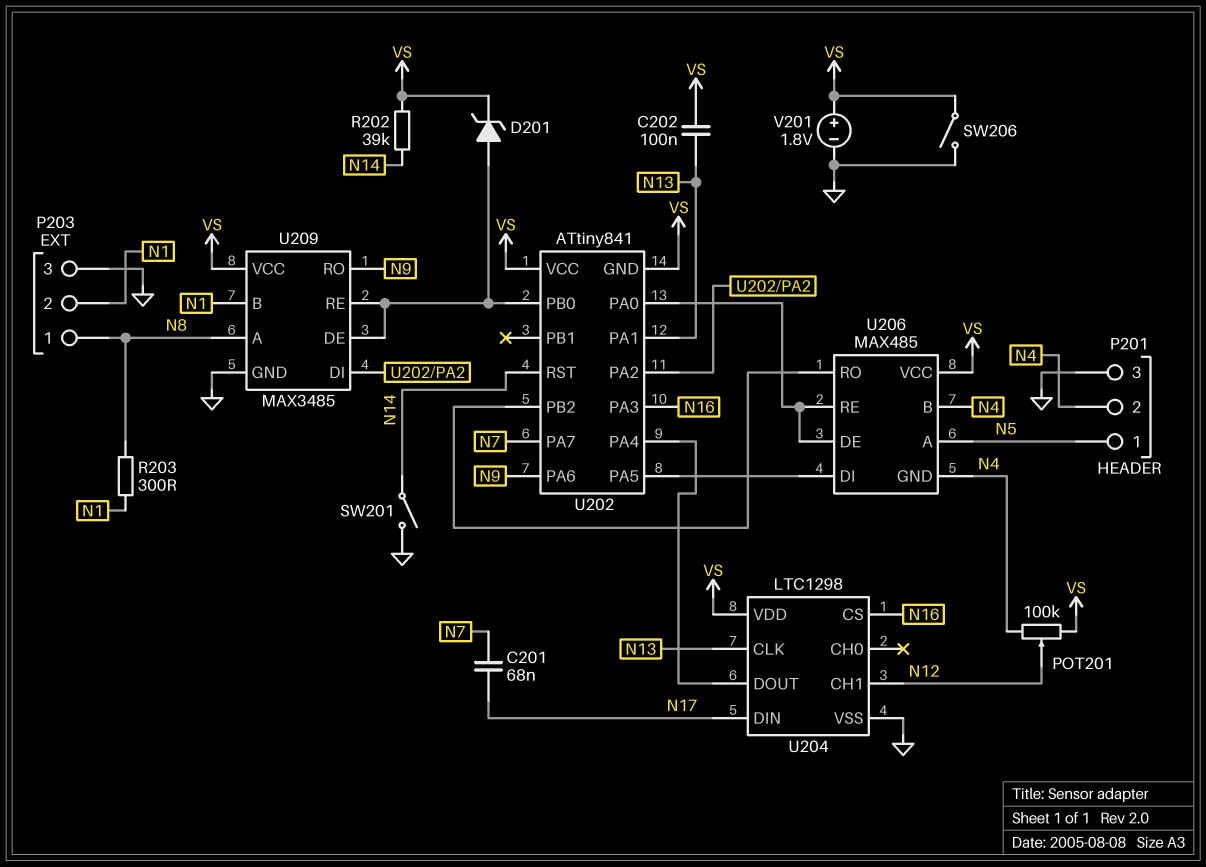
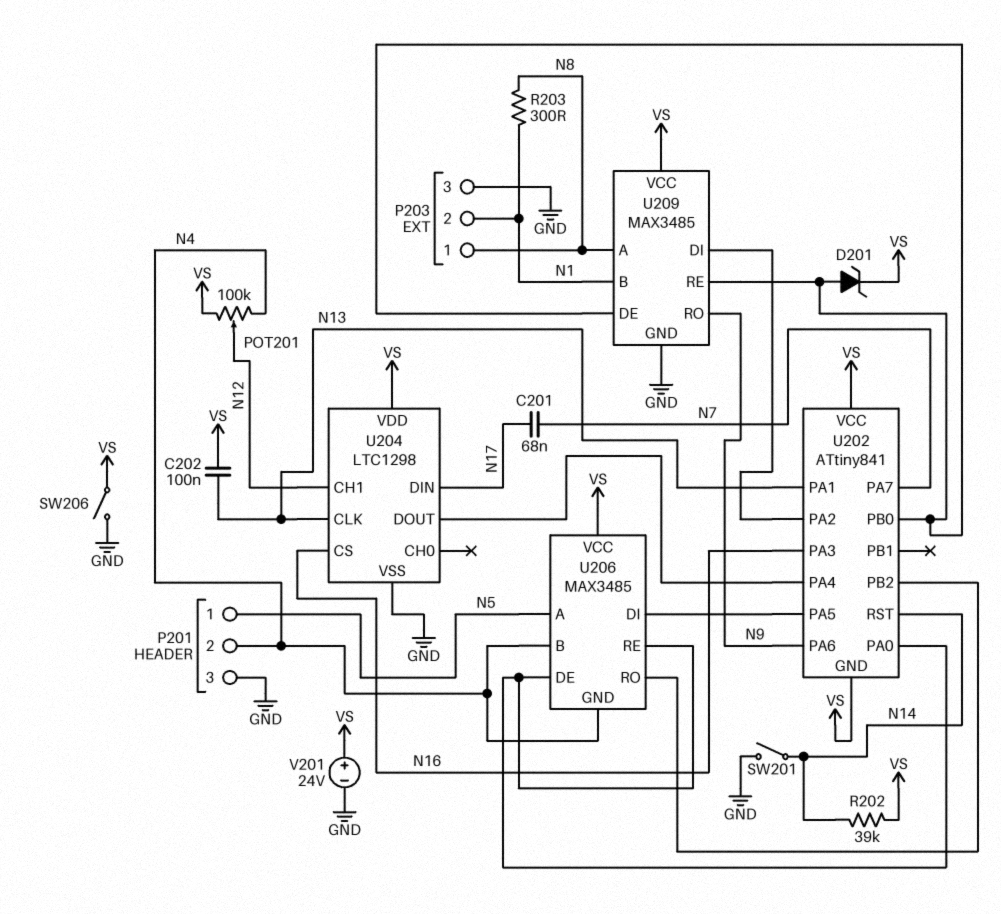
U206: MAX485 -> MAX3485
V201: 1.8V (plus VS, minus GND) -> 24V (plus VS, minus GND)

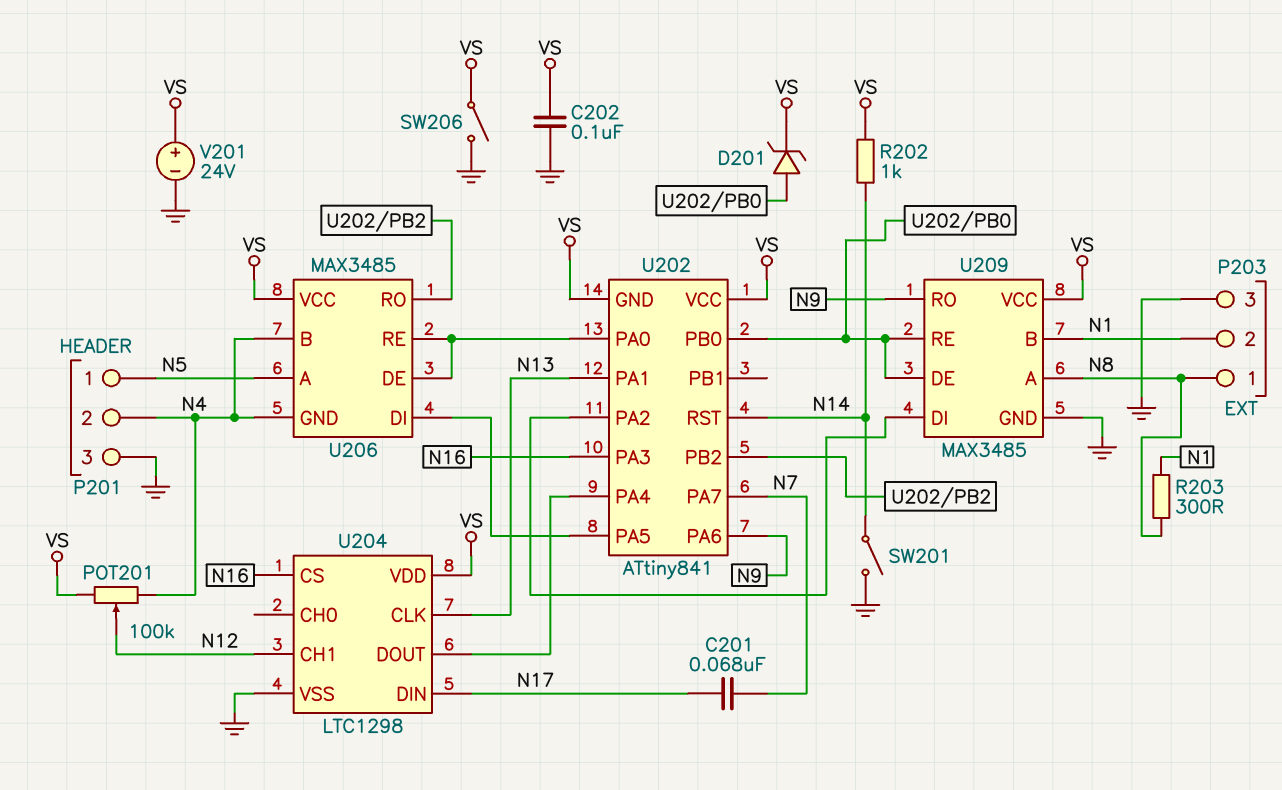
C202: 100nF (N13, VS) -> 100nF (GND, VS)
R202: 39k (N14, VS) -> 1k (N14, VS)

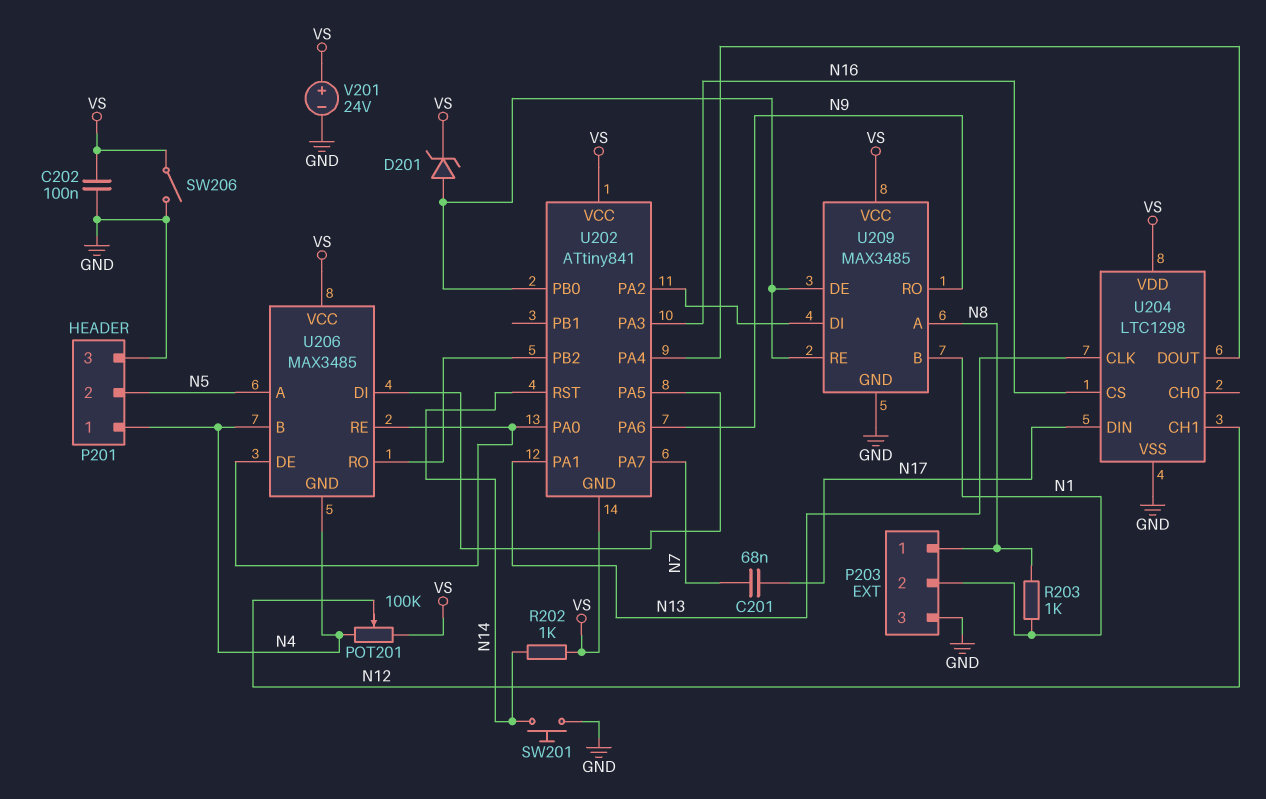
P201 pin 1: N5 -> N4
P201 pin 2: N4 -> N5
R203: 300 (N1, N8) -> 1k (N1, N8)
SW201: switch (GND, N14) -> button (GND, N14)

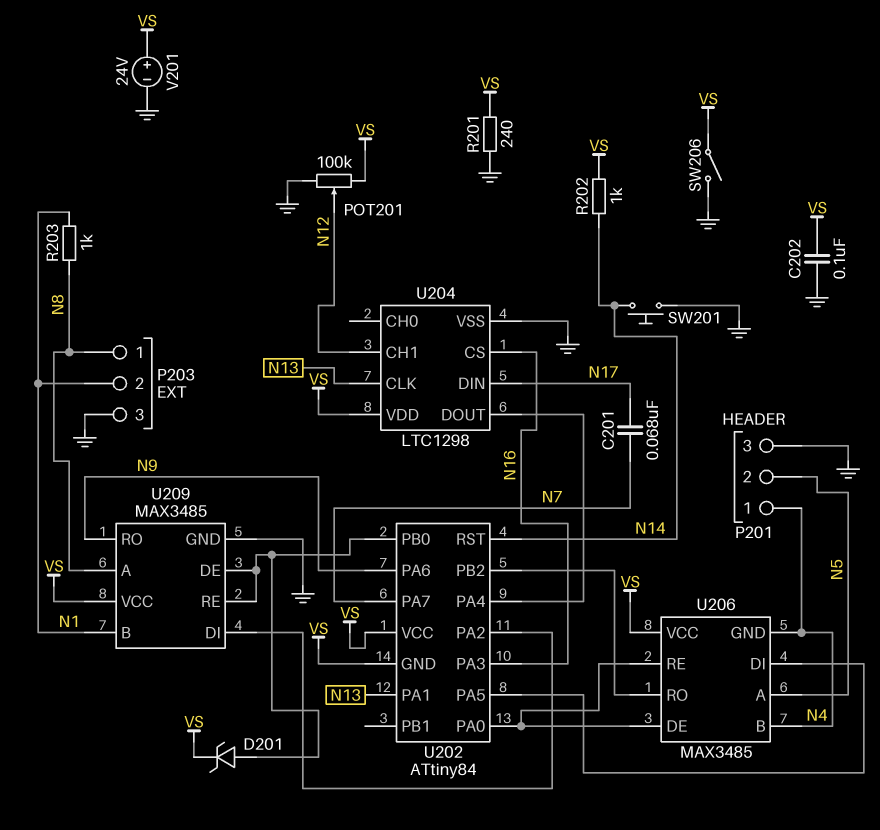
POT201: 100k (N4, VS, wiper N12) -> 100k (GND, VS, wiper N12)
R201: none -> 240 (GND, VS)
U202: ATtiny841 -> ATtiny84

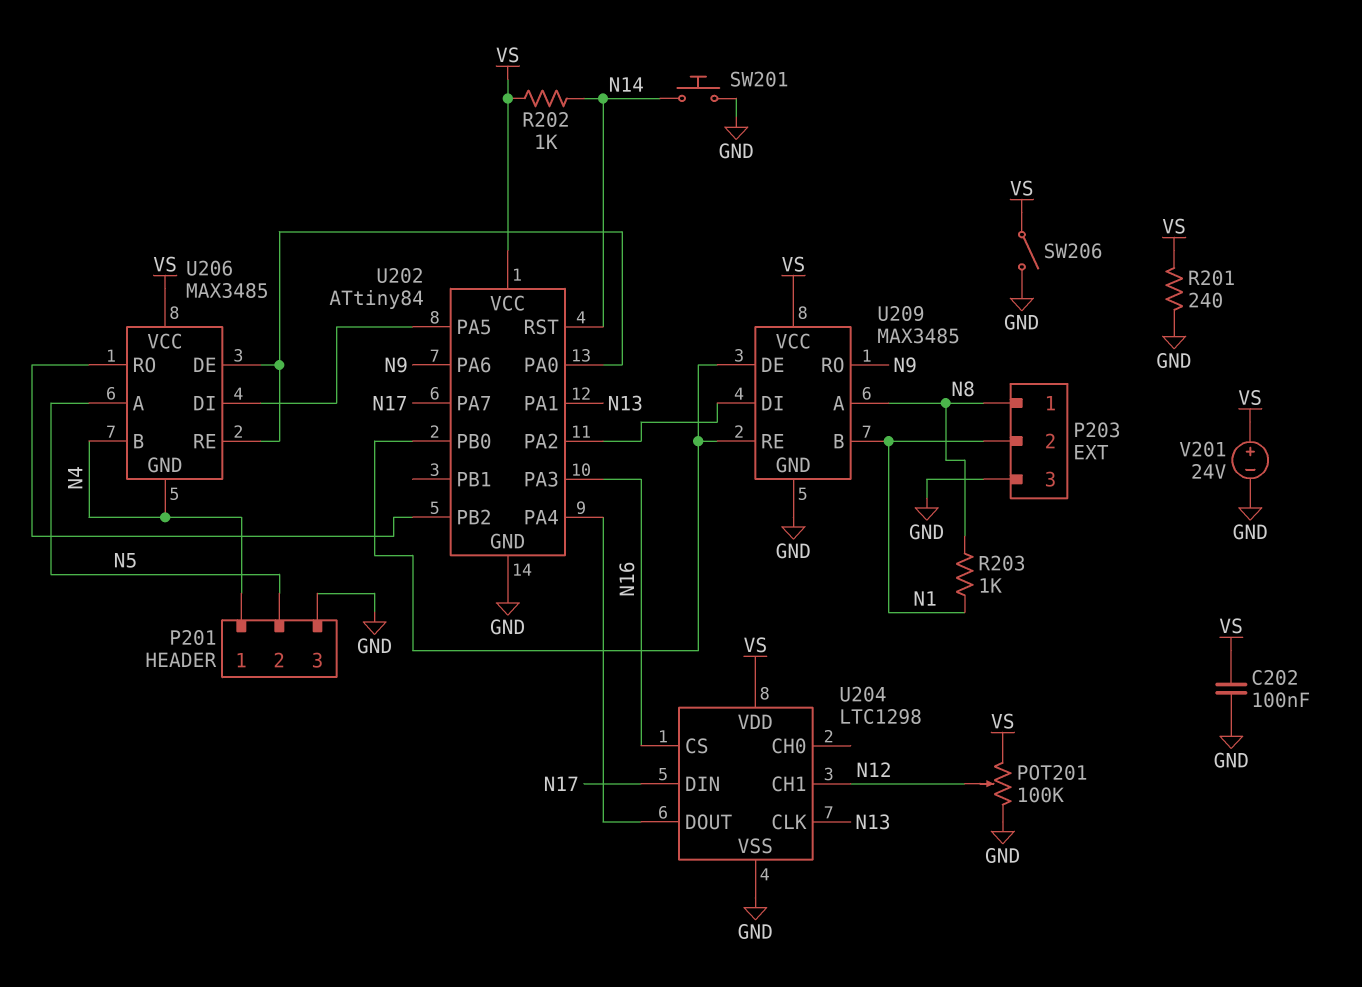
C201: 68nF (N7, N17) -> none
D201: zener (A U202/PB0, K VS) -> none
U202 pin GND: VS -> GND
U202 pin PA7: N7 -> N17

▬▬▬▬▬▬

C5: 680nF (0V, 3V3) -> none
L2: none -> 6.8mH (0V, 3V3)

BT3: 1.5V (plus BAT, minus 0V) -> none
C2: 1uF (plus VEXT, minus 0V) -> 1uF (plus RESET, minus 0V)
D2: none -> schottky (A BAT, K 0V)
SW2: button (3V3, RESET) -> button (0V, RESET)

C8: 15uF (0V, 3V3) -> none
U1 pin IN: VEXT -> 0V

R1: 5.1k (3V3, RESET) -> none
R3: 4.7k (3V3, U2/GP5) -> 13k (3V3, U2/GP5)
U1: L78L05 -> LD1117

▬▬▬▬▬▬

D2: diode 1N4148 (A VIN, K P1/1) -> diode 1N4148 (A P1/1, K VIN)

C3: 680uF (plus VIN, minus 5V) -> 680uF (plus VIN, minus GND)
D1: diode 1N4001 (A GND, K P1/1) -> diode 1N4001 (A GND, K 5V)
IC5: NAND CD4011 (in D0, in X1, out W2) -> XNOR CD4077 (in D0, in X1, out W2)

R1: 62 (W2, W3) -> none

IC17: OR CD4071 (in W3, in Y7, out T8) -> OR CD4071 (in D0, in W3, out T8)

▬▬▬▬▬▬

▶ Exercise objective
Give back exactly the lines of the listing above from the one that contains "U206: MAX485 -> MAX3485" up to and including the one that contains "U202 pin PA7: N7 -> N17", but not the pictures, and no other lines.

▶ Finished task
U206: MAX485 -> MAX3485
V201: 1.8V (plus VS, minus GND) -> 24V (plus VS, minus GND)

C202: 100nF (N13, VS) -> 100nF (GND, VS)
R202: 39k (N14, VS) -> 1k (N14, VS)

P201 pin 1: N5 -> N4
P201 pin 2: N4 -> N5
R203: 300 (N1, N8) -> 1k (N1, N8)
SW201: switch (GND, N14) -> button (GND, N14)

POT201: 100k (N4, VS, wiper N12) -> 100k (GND, VS, wiper N12)
R201: none -> 240 (GND, VS)
U202: ATtiny841 -> ATtiny84

C201: 68nF (N7, N17) -> none
D201: zener (A U202/PB0, K VS) -> none
U202 pin GND: VS -> GND
U202 pin PA7: N7 -> N17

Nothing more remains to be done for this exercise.